Copy out every line of the entries below that contains the string "kern".

▶ [Task material]:
──────
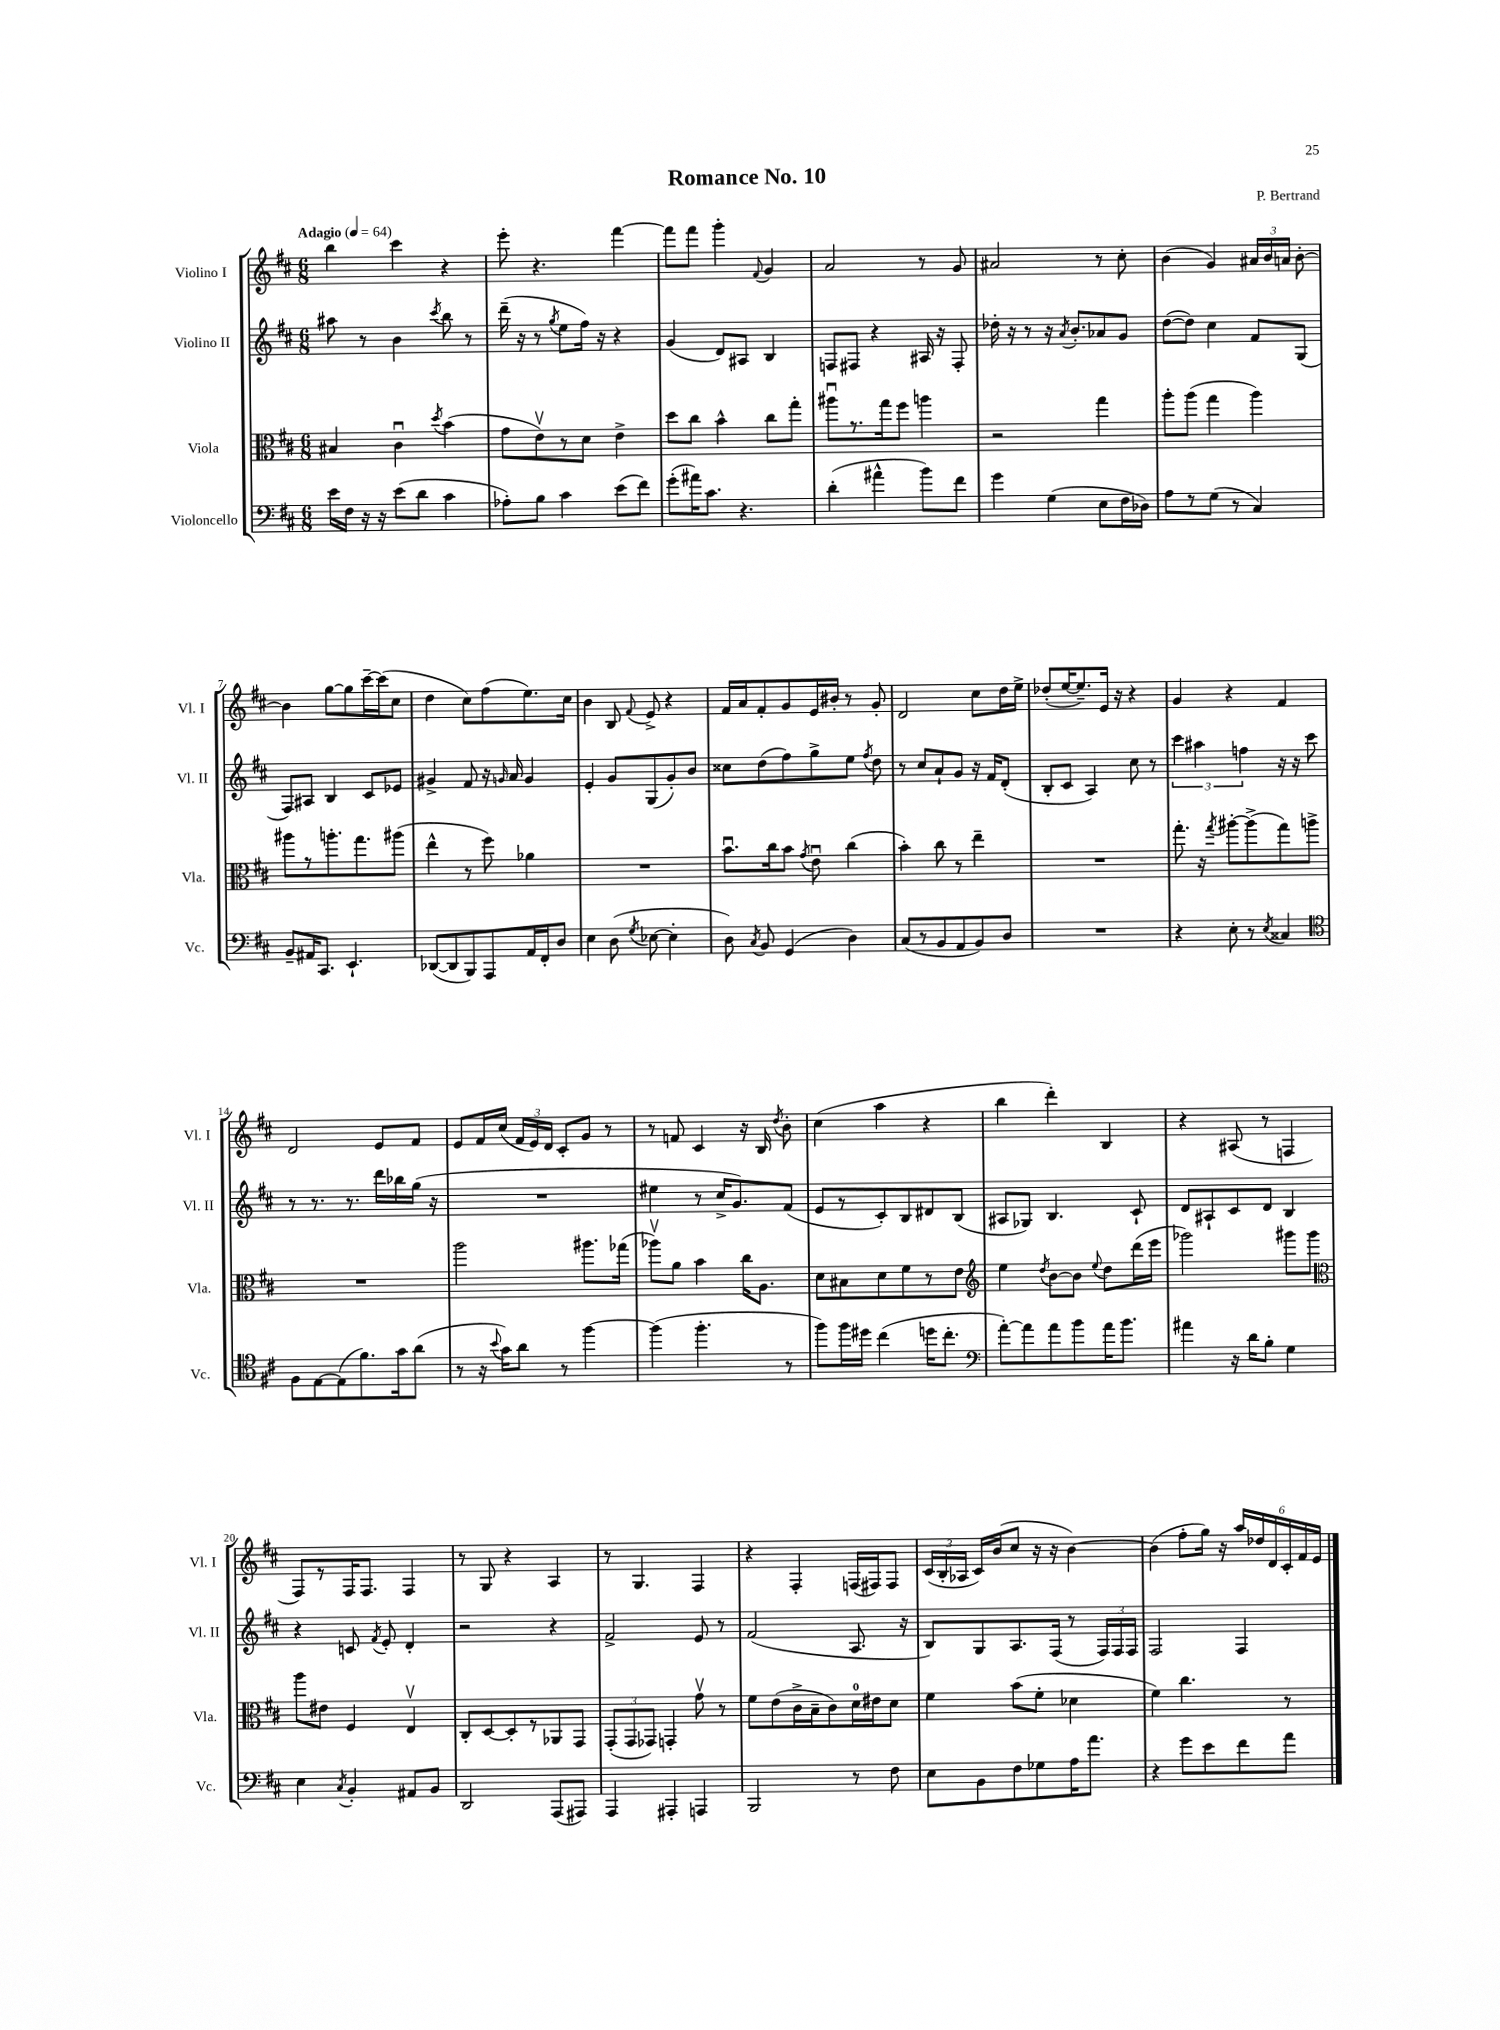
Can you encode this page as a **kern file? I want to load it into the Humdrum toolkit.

**kern	**kern	**kern	**kern
*staff4	*staff3	*staff2	*staff1
*clefF4	*clefC3	*clefG2	*clefG2
*k[f#c#]	*k[f#c#]	*k[f#c#]	*k[f#c#]
*M6/8	*M6/8	*M6/8	*M6/8
*MM64	*MM64	*MM64	*MM64
16e\LL	4B#/	8aa#\	4bb\
16F#\JJ	.	.	.
16r	.	8r	.
16r	.	.	.
(8e\L	4c#u\	4b\	4ccc#\
8d\J	.	.	.
.	8qdd/	8qccc#/	.
4c#\	(4b\	8bb\	4r
.	.	8r	.
=	=	=	=
8A-'\L)	8g\L	(16ddd~\	8eee'\
.	.	16r	.
8B\J	8ev\)	8r	4.r
.	.	8qgg/	.
4c#\	8r	8ee\L	.
.	8d\J	16ff#\Jk)	.
.	.	16r	.
(8e\L	4e^\	4r	[4fff#\
8f#\J)	.	.	.
=	=	=	=
(8g'\L	8dd\L	(4g/	8fff#\]L
16a#\K)	8cc#\J	.	8fff#\J
8.c#\J	.	.	.
.	4b^^\	8d/L)	4ggg'\
4.r	.	8A#/J	.
.	.	.	8qqf#/
.	8cc#\L	4B/	4g/
.	8gg'\J	.	.
=	=	=	=
(4d'\	8aa#u\L	8F/L	2a/
.	8.r	8F#/J	.
4a#^^\	.	4r	.
.	16gg\k	.	.
.	8ff#\J	.	.
8b\L)	4aa\	16A#/	8r
.	.	16r	.
8f#\J	.	8F#'/	8g/
=	=	=	=
4g\	2r	16dd-'\	2a#/
.	.	16r	.
.	.	8r	.
(4G\	.	16r	.
.	.	8qa/	.
.	.	8.b'/L	.
8E\L	4gg\	8a-/	8r
16F#\L	.	8g/J	8cc#'\
16D-\JJ)	.	.	.
=	=	=	=
8A\L	8aa'\L	([8dd\L	(4b\
8r	(8aa\J	8dd\]J)	.
(8G\J	4gg\	4cc#\	4g/)
8r	.	.	.
4C#/)	4aa\)	8f#/L	24a#/LL
.	.	.	24b/
.	.	.	24a/JJ
.	.	(8G/J	[8b'\
=	=	=	=
8BB~/L	8aa#\L	8F#/L)	4b\]
16AA#/K	8r	8A#/J	.
8.CC#/J	.	.	.
.	8.aa'\	4B/	[8gg\L
4.EE`/	.	.	8gg\]
.	8.gg\	.	.
.	.	8c#/L	[16ccc#~\L
.	.	.	(16ccc#\]J
.	(8aa#\J	8e-/J	8cc#\J
=	=	=	=
([8DD-/L	4ee^^\	4g#^/	4dd\
8DD-/]	.	.	.
8BBB/)	8r	8f#/	8cc#\L)
8AAA/	8ff#\)	16r	(8ff#\
.	.	16qqg/	.
.	.	16a/	.
16AA/L	4a-\	4g/	8.ee\)
16FF#'/J	.	.	.
8D/J	.	.	.
.	.	.	16cc#\Jk
=	=	=	=
4E\	2.r	4e'/	4b\
(8D\	.	8g/L	8B/
8qG/	.	.	8qqf#/
[8E-\	.	(8G/	8e^/
4E-'\]	.	8g'/)	4r
.	.	8b/J	.
=	=	=	=
8D\)	8.bu\L	8cc##\L	16f#/LL
.	.	.	16a/J
8qC#/	.	.	.
8BB/	.	(8dd\	8f#'/
.	16cc#\k	.	.
(4GG/	8b\J	8ff#\)	8g/
.	8qg/	.	.
.	8eu\	8gg^\	16e/L
.	.	.	16b#'/JJ
4D\)	(4cc#\	8ee\J	8r
.	.	8qff#/	.
.	.	8dd\	8g'/
=	=	=	=
(8C#/L	4b'\)	8r	2d/
8r	.	8cc#/L	.
8BB/	8cc#\	8a`/	.
8AA/	8r	8g/J	.
8BB/)	4ee~\	16r	8cc#\L
.	.	16f#/LK	.
8D/J	.	(8d'/J	16dd\L
.	.	.	16ee^\JJ
=	=	=	=
2.r	2.r	8B'/L	(8dd-'/L
.	.	8c#/J	[16ee/K
.	.	.	8.ee~/])
.	.	4A/)	.
.	.	.	16e/Jk
.	.	.	16r
.	.	8cc#\	4r
.	.	8r	.
=	=	=	=
4r	8.gg'\	6ccc#\	4g/
.	.	6aa#\	.
.	16r	.	.
.	8qgg/	.	.
8E'\	[8aa#'\L	.	4r
.	.	6ff\	.
8r	(8aa#^\]	.	.
8qE/	.	.	.
4C##/	8gg\)	16r	4f#/
.	.	16r	.
.	8aa^\J	8ccc#\	.
=	=	=	=
*clefC4	*	*	*
8F#\L	2.r	8r	2d/
[8E\	.	8.r	.
(8E\]	.	.	.
.	.	8.r	.
8.f#\)	.	.	.
.	.	16ddd\LL	8e/L
16g\k	.	16bb-\	.
(8a\J	.	(16gg\JJ	8f#/J
.	.	16r	.
=	=	=	=
8r	2aa\	2.r	8e/L
16r	.	.	16f#/L
8qqb/	.	.	.
16g\LK)	.	.	(16cc#/JJ
8a\J	.	.	24f#/LL
.	.	.	24e/)
.	.	.	24d/JJ
8r	.	.	8c#'/L
[4ff#\	8.aa#\L	.	8g/J
.	.	.	8r
.	(16gg-\Jk	.	.
=	=	=	=
(4ff#\]	8aa-v\L)	4ee#\	8r
.	8a\J	.	8f/
4.ff#'\	4b\	8r	4c#/
.	.	16cc#^/LK	.
.	.	8.g/)	.
.	16cc#\LK	.	16r
.	8.A\J	.	16B/
.	.	.	8qdd/
8r	.	(8f#/J	8b'\
=	=	=	=
8ff#\L)	8d\L	8e/L	(4cc#\
16ff#\L	8B#\	8r	.
16dd#\JJ	.	.	.
(4cc#\	8d\	8c#'/)	4aa\
.	8f#\	8B/	.
16dd\LK	8r	8d#/	4r
8.cc#'\J	.	.	.
.	8e\J	(8B/J	.
=	=	=	=
*clefF4	*clefG2	*	*
[8a'\L)	4ee\	8A#/L	4bb\
8a\]	.	8G-/J)	.
.	8qdd/	.	.
8a\	[8b\L	4.B/	4ddd'\)
8b\	8b\]J	.	.
.	8qqee/	.	.
16a\K	8dd\L	.	4B/
8.b\J	.	.	.
.	(16ddd\L	8c#`/	.
.	16eee\JJ	.	.
=	=	=	=
4a#\	2ggg-\)	8d/L	4r
.	.	8A#`/	.
16r	.	8c#/	(8A#/
16d\LK	.	.	.
8B'\J	.	8d/J	8r
4G\	8ggg#\L	4B/	4F/
.	8ggg#\J	.	.
=	=	=	=
*	*clefC3	*	*
4E\	8aa\L	4r	8F#/L)
.	8e#\J	.	8r
8qC#/	.	.	.
4BB'/	4F#/	8c/	16F#/K
.	.	.	8.F#/J
.	.	8qf#/	.
.	.	8e'/	.
8AA#/L	4Ev/	4d'/	4F#/
8BB/J	.	.	.
=	=	=	=
2DD/	8C#'/L	2r	8r
.	[8D/	.	8G/
.	8D'/]	.	4r
.	8r	.	.
(8AAA/L	8AA-/	4r	4A/
8AAA#/J)	8GG/J	.	.
=	=	=	=
4AAA/	(12GG'/L	2f#^/	8r
.	12GG/	.	.
.	.	.	4.G/
.	12GG-/J)	.	.
4AAA#'/	4GG'/	.	.
4AAA/	8gv\	8e/	4F#/
.	8r	8r	.
=	=	=	=
2BBB/	8f#\L	(2f#/	4r
.	(8e\	.	.
.	16c#^\L	.	4F#'/
.	16B~\J	.	.
.	8c#\)	.	.
8r	16d\L	8.A/	(16F/LL
.	16e#\J	.	16F#/J)
8F#\	8d\J	.	8F#/J
.	.	16r	.
=	=	=	=
8E\L	4f#\	8B/L)	(24c#/LL
.	.	.	24B'/
.	.	.	24A-/JJ
8BB\	.	8G/	16c#/LL)
.	.	.	(16b/J
8F#\	(8b\L	8.A/	8cc#/J
8G-\	8f#'\J	.	16r
.	.	(16F#/Jk	16r
16A\K	4d-\	8r	[4b\)
8.a\J	.	.	.
.	.	24F#/LL)	.
.	.	24F#/	.
.	.	24F#/JJ	.
=	=	=	=
4r	4f#\)	2F#/	(4b\]
8g\L	4.cc#\	.	8ff#'\L
8e\	.	.	16gg\Jk)
.	.	.	16r
8f#\	.	4F#/	24aa/LL
.	.	.	24dd-/
.	.	.	24d/
8a\J	8r	.	24c#'/
.	.	.	24f#/
.	.	.	24e/JJ
==	==	==	==
*-	*-	*-	*-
──────
▶ [Reply]:
Can you encode this page as a **kern file? I want to load it into the Humdrum toolkit.
**kern	**kern	**kern	**kern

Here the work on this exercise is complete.